(Exercise data):
- - -

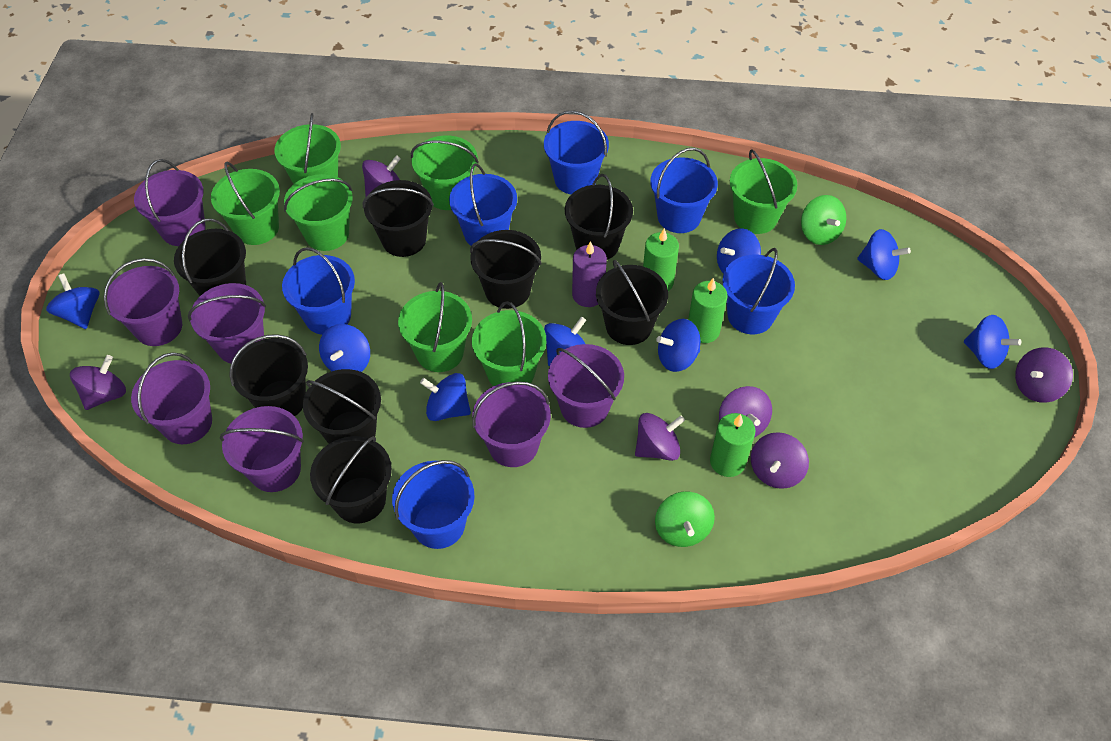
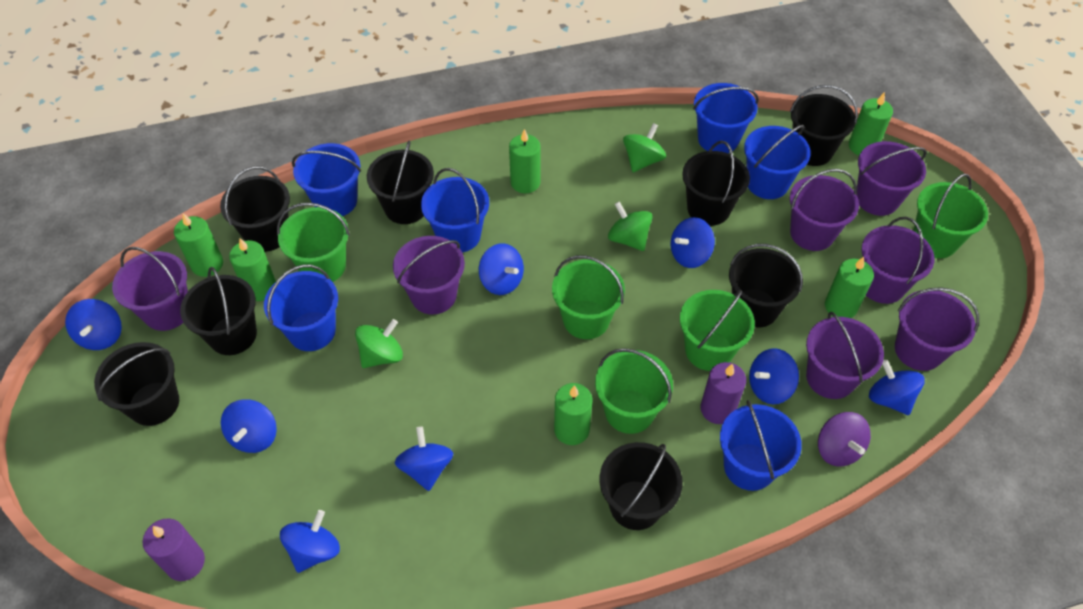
green bucket: 7 -> 5
green candle: 3 -> 6
green spinning top: 2 -> 3
purple candle: 1 -> 2
purple spinning top: 6 -> 1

- - -

(What is expected): Would it be possible to print the records above verbatim, pictures omitted?

(Response for this exercise):
green bucket: 7 -> 5
green candle: 3 -> 6
green spinning top: 2 -> 3
purple candle: 1 -> 2
purple spinning top: 6 -> 1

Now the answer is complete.